> Data in this exercise

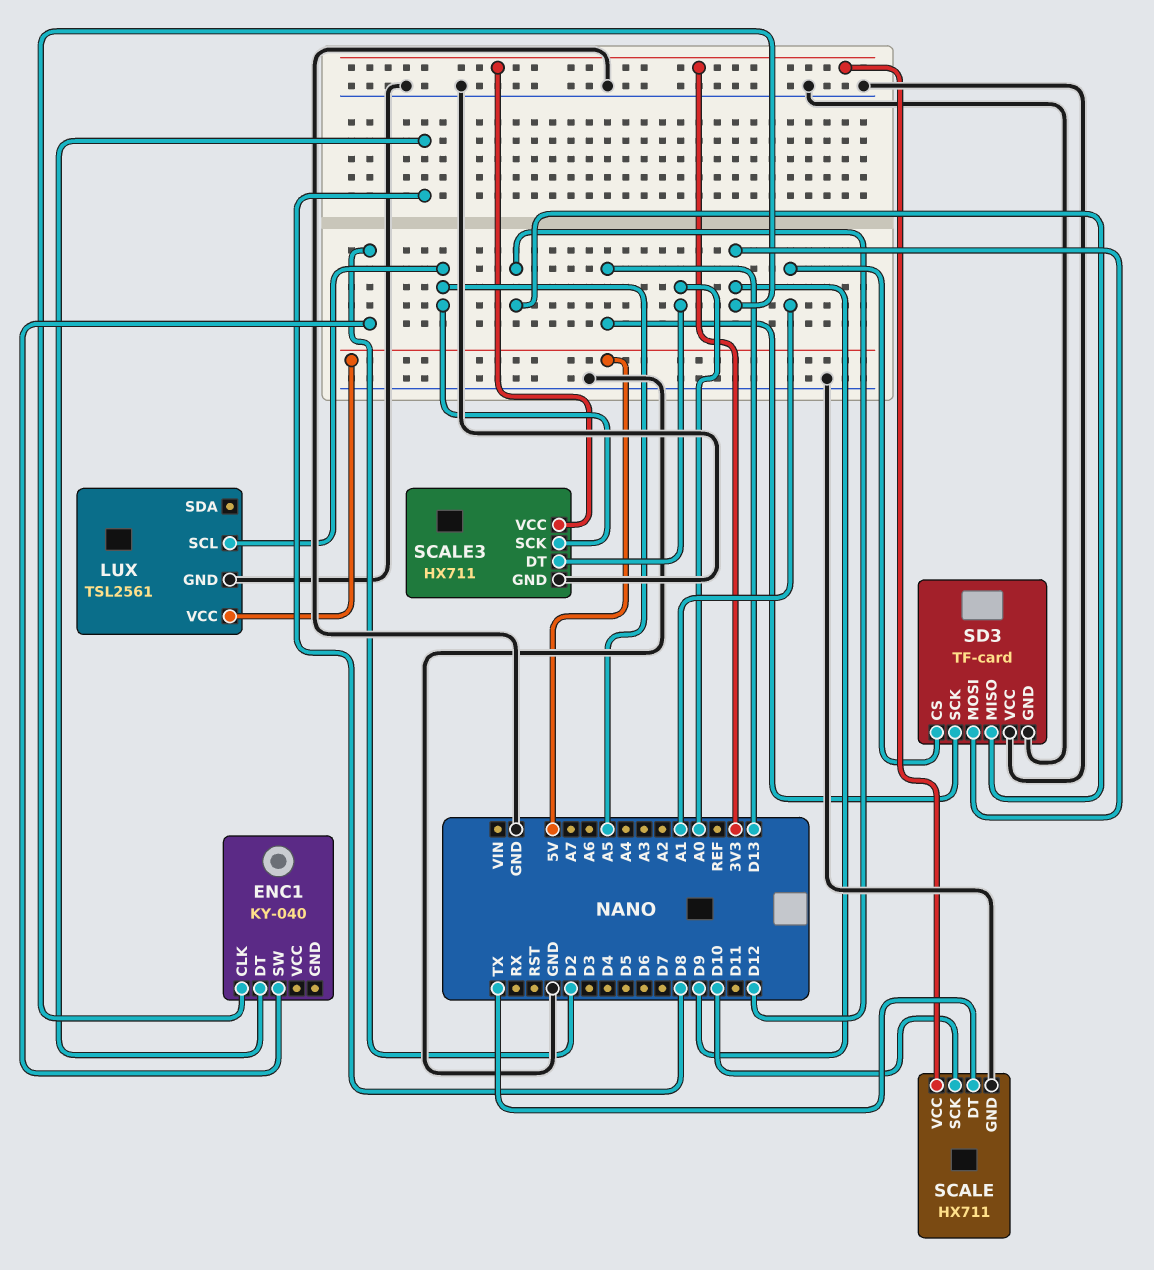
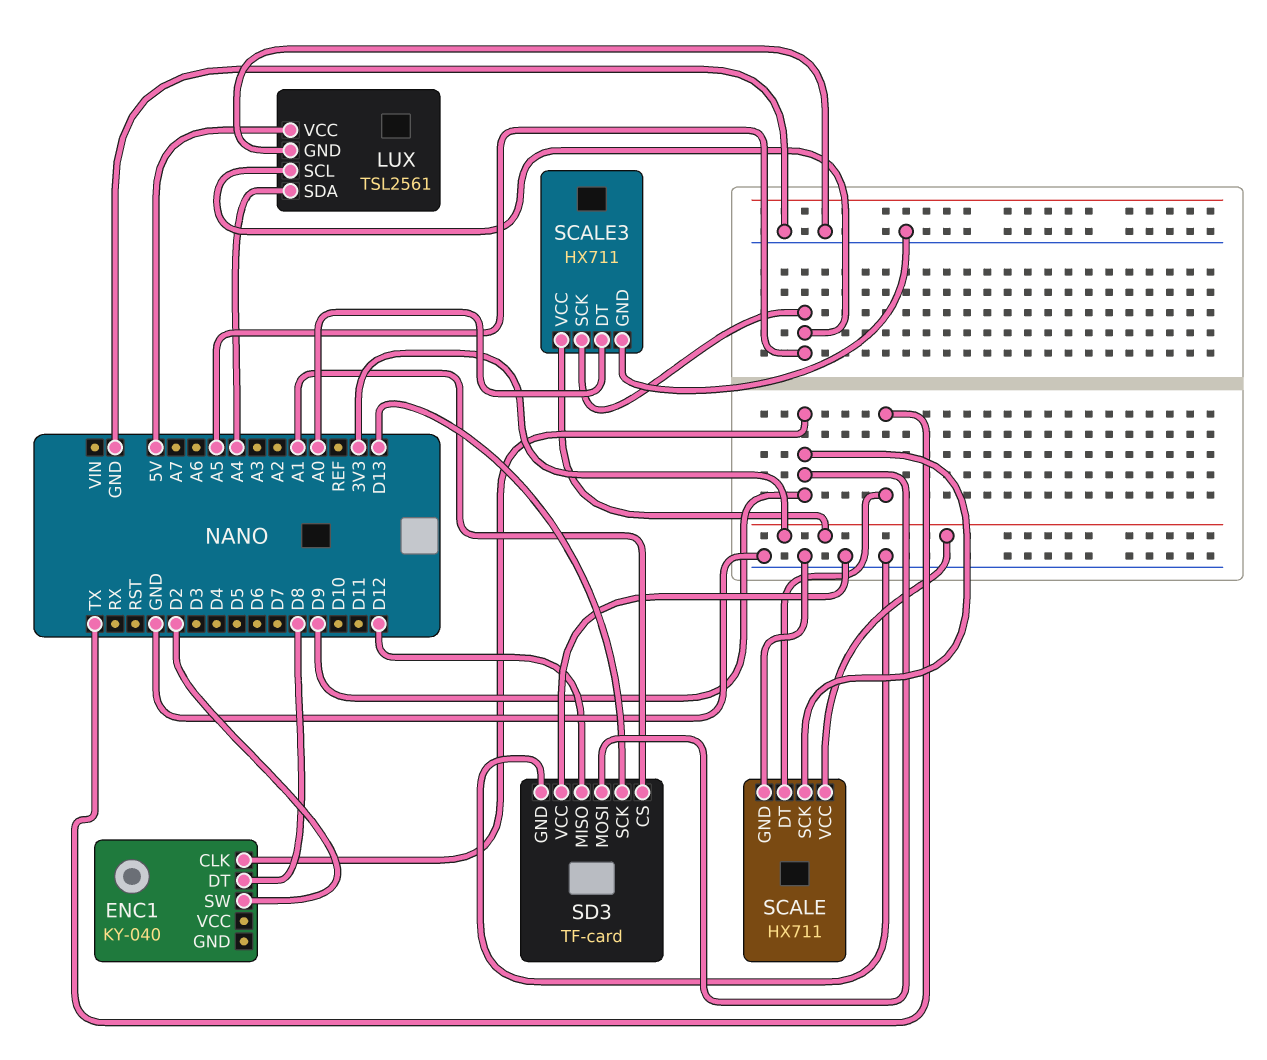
LUX pin SDA: none -> A4
SCALE pin SCK: D10 -> D9

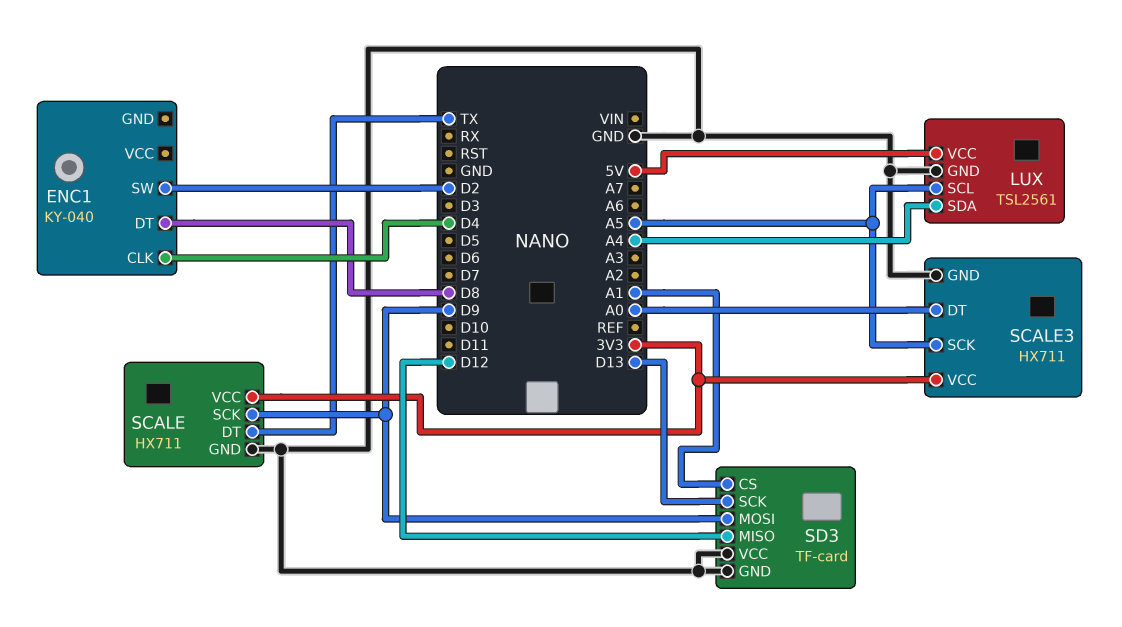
ENC1 pin CLK: D9 -> D4

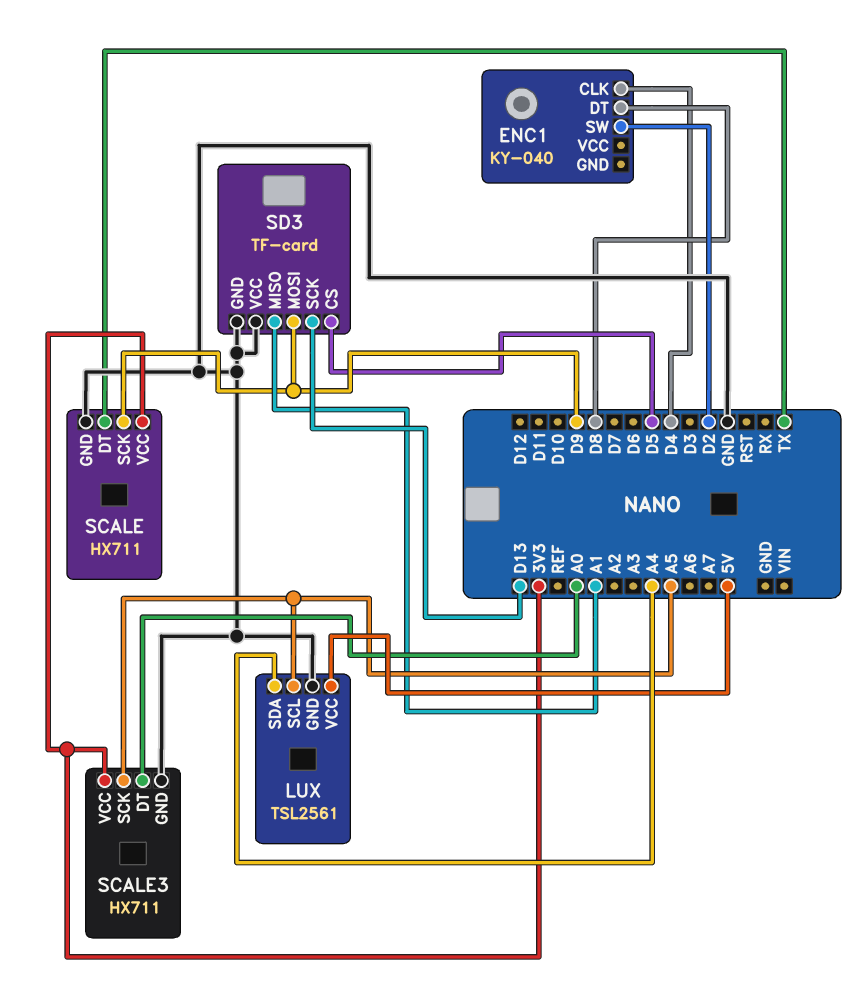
SD3 pin CS: A1 -> D5
SD3 pin MISO: D12 -> A1

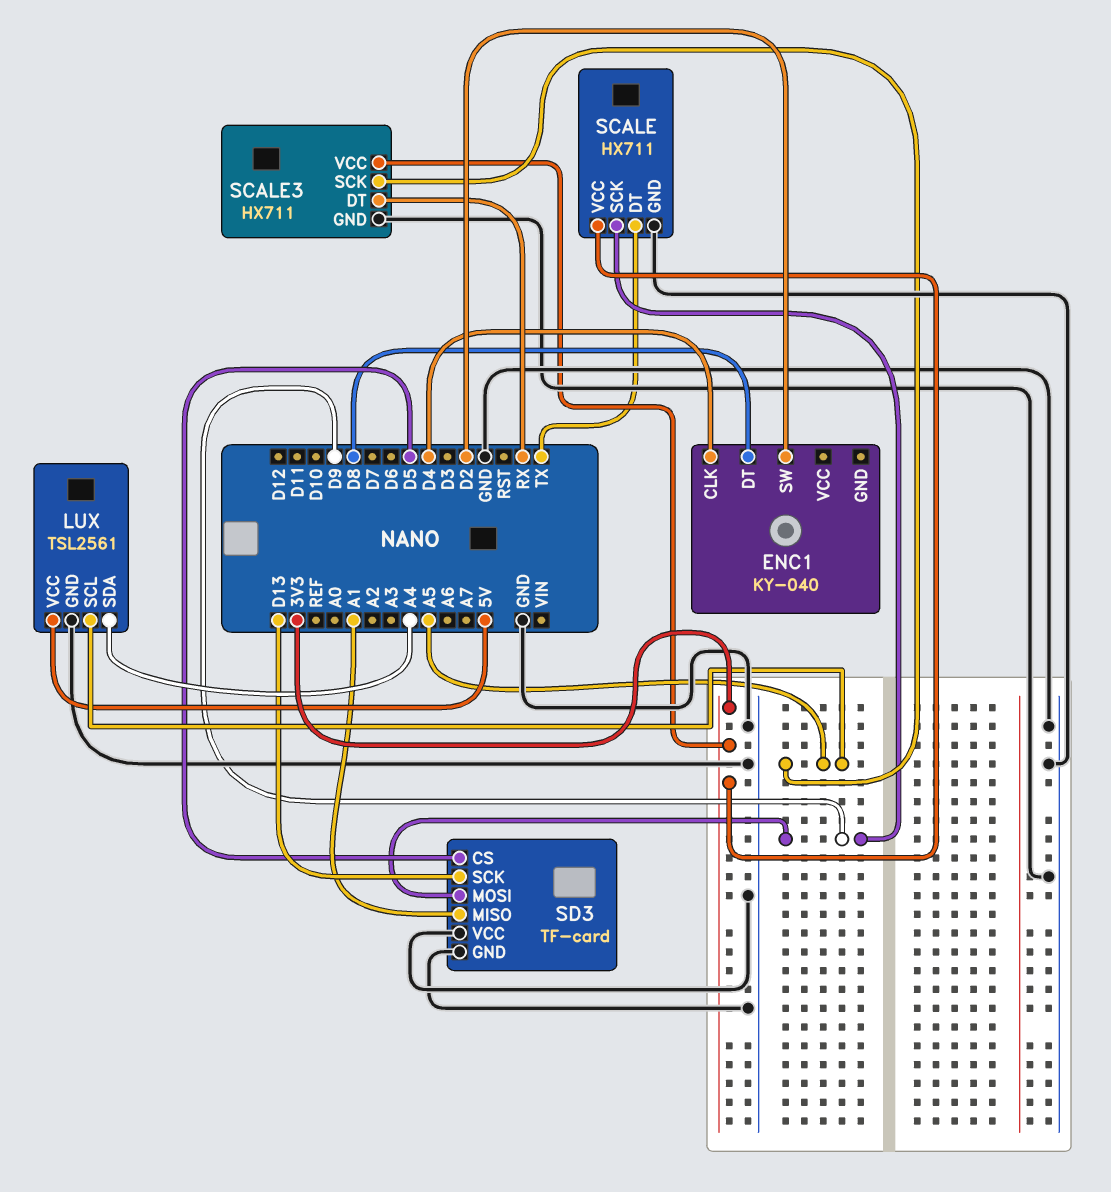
SCALE3 pin DT: A0 -> RX

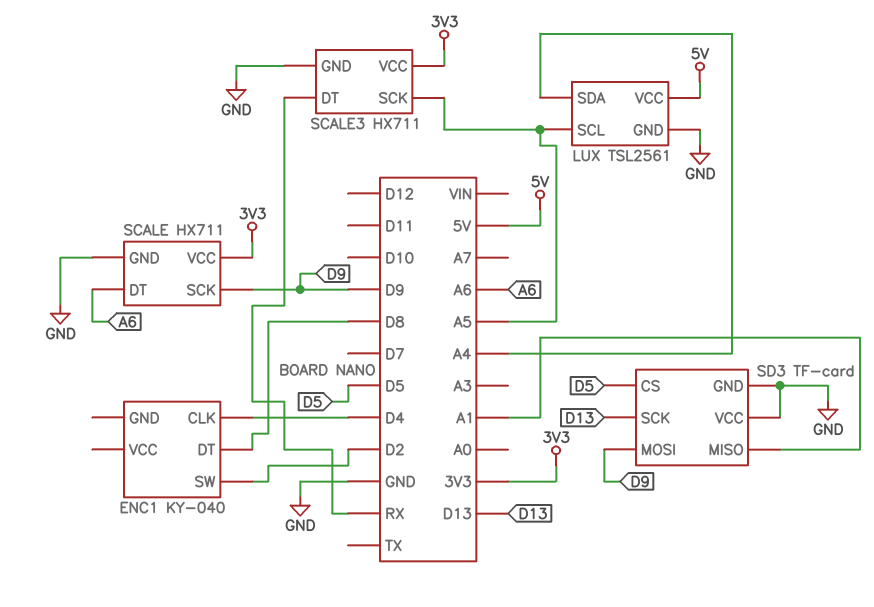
SCALE pin DT: TX -> A6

> Task
Retype each of the entries above exactly as it appears, with no pictures.

> Final answer
LUX pin SDA: none -> A4
SCALE pin SCK: D10 -> D9

ENC1 pin CLK: D9 -> D4

SD3 pin CS: A1 -> D5
SD3 pin MISO: D12 -> A1

SCALE3 pin DT: A0 -> RX

SCALE pin DT: TX -> A6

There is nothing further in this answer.